### How to complete this task
With no word left out, write out the entire listing.

### Material provided
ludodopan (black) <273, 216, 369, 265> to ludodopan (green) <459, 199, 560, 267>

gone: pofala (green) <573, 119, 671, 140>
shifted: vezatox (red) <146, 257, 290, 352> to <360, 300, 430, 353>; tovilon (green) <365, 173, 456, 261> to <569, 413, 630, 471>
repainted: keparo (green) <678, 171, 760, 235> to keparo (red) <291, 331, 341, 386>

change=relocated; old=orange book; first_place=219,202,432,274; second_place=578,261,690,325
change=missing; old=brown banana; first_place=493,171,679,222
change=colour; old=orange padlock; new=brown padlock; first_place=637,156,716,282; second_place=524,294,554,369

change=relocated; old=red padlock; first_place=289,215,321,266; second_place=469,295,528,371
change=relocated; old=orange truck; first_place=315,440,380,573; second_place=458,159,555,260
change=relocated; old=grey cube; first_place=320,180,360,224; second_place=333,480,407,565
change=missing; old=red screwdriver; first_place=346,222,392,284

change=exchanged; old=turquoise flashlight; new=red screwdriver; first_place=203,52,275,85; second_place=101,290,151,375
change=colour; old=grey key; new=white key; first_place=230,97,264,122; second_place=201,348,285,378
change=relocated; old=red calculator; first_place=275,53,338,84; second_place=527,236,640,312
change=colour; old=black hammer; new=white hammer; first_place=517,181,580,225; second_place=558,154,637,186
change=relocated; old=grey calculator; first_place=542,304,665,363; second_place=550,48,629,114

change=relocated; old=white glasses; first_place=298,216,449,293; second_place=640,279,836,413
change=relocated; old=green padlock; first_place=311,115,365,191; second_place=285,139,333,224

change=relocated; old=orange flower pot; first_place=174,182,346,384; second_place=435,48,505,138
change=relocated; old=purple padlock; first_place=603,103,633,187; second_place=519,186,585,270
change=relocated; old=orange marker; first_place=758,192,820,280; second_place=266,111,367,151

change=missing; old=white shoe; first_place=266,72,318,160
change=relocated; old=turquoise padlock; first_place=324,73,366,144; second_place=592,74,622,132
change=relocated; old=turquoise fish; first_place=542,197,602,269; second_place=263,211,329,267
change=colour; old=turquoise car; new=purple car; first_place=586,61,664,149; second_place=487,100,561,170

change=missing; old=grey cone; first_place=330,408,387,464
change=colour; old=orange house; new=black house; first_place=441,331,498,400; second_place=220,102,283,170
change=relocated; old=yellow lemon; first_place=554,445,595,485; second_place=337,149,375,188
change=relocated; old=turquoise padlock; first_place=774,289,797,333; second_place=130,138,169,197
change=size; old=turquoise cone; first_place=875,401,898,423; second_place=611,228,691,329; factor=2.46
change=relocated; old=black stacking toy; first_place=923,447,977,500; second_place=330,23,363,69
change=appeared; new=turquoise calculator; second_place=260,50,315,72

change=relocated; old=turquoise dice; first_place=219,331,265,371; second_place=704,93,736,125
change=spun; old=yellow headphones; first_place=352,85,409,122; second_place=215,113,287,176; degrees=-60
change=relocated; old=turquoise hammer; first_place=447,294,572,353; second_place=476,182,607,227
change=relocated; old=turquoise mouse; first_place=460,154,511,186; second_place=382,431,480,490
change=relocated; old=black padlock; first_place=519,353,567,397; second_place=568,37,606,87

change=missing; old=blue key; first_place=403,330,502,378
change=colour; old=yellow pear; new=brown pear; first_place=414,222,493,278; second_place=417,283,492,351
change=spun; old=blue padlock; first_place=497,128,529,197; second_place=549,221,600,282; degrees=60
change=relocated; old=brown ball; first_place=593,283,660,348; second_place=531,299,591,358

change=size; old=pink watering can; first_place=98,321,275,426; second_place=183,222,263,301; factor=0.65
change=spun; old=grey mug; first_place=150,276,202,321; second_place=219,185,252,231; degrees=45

### Exercise solution
ludodopan (black) <273, 216, 369, 265> to ludodopan (green) <459, 199, 560, 267>

gone: pofala (green) <573, 119, 671, 140>
shifted: vezatox (red) <146, 257, 290, 352> to <360, 300, 430, 353>; tovilon (green) <365, 173, 456, 261> to <569, 413, 630, 471>
repainted: keparo (green) <678, 171, 760, 235> to keparo (red) <291, 331, 341, 386>

change=relocated; old=orange book; first_place=219,202,432,274; second_place=578,261,690,325
change=missing; old=brown banana; first_place=493,171,679,222
change=colour; old=orange padlock; new=brown padlock; first_place=637,156,716,282; second_place=524,294,554,369

change=relocated; old=red padlock; first_place=289,215,321,266; second_place=469,295,528,371
change=relocated; old=orange truck; first_place=315,440,380,573; second_place=458,159,555,260
change=relocated; old=grey cube; first_place=320,180,360,224; second_place=333,480,407,565
change=missing; old=red screwdriver; first_place=346,222,392,284

change=exchanged; old=turquoise flashlight; new=red screwdriver; first_place=203,52,275,85; second_place=101,290,151,375
change=colour; old=grey key; new=white key; first_place=230,97,264,122; second_place=201,348,285,378
change=relocated; old=red calculator; first_place=275,53,338,84; second_place=527,236,640,312
change=colour; old=black hammer; new=white hammer; first_place=517,181,580,225; second_place=558,154,637,186
change=relocated; old=grey calculator; first_place=542,304,665,363; second_place=550,48,629,114

change=relocated; old=white glasses; first_place=298,216,449,293; second_place=640,279,836,413
change=relocated; old=green padlock; first_place=311,115,365,191; second_place=285,139,333,224

change=relocated; old=orange flower pot; first_place=174,182,346,384; second_place=435,48,505,138
change=relocated; old=purple padlock; first_place=603,103,633,187; second_place=519,186,585,270
change=relocated; old=orange marker; first_place=758,192,820,280; second_place=266,111,367,151

change=missing; old=white shoe; first_place=266,72,318,160
change=relocated; old=turquoise padlock; first_place=324,73,366,144; second_place=592,74,622,132
change=relocated; old=turquoise fish; first_place=542,197,602,269; second_place=263,211,329,267
change=colour; old=turquoise car; new=purple car; first_place=586,61,664,149; second_place=487,100,561,170

change=missing; old=grey cone; first_place=330,408,387,464
change=colour; old=orange house; new=black house; first_place=441,331,498,400; second_place=220,102,283,170
change=relocated; old=yellow lemon; first_place=554,445,595,485; second_place=337,149,375,188
change=relocated; old=turquoise padlock; first_place=774,289,797,333; second_place=130,138,169,197
change=size; old=turquoise cone; first_place=875,401,898,423; second_place=611,228,691,329; factor=2.46
change=relocated; old=black stacking toy; first_place=923,447,977,500; second_place=330,23,363,69
change=appeared; new=turquoise calculator; second_place=260,50,315,72

change=relocated; old=turquoise dice; first_place=219,331,265,371; second_place=704,93,736,125
change=spun; old=yellow headphones; first_place=352,85,409,122; second_place=215,113,287,176; degrees=-60
change=relocated; old=turquoise hammer; first_place=447,294,572,353; second_place=476,182,607,227
change=relocated; old=turquoise mouse; first_place=460,154,511,186; second_place=382,431,480,490
change=relocated; old=black padlock; first_place=519,353,567,397; second_place=568,37,606,87

change=missing; old=blue key; first_place=403,330,502,378
change=colour; old=yellow pear; new=brown pear; first_place=414,222,493,278; second_place=417,283,492,351
change=spun; old=blue padlock; first_place=497,128,529,197; second_place=549,221,600,282; degrees=60
change=relocated; old=brown ball; first_place=593,283,660,348; second_place=531,299,591,358

change=size; old=pink watering can; first_place=98,321,275,426; second_place=183,222,263,301; factor=0.65
change=spun; old=grey mug; first_place=150,276,202,321; second_place=219,185,252,231; degrees=45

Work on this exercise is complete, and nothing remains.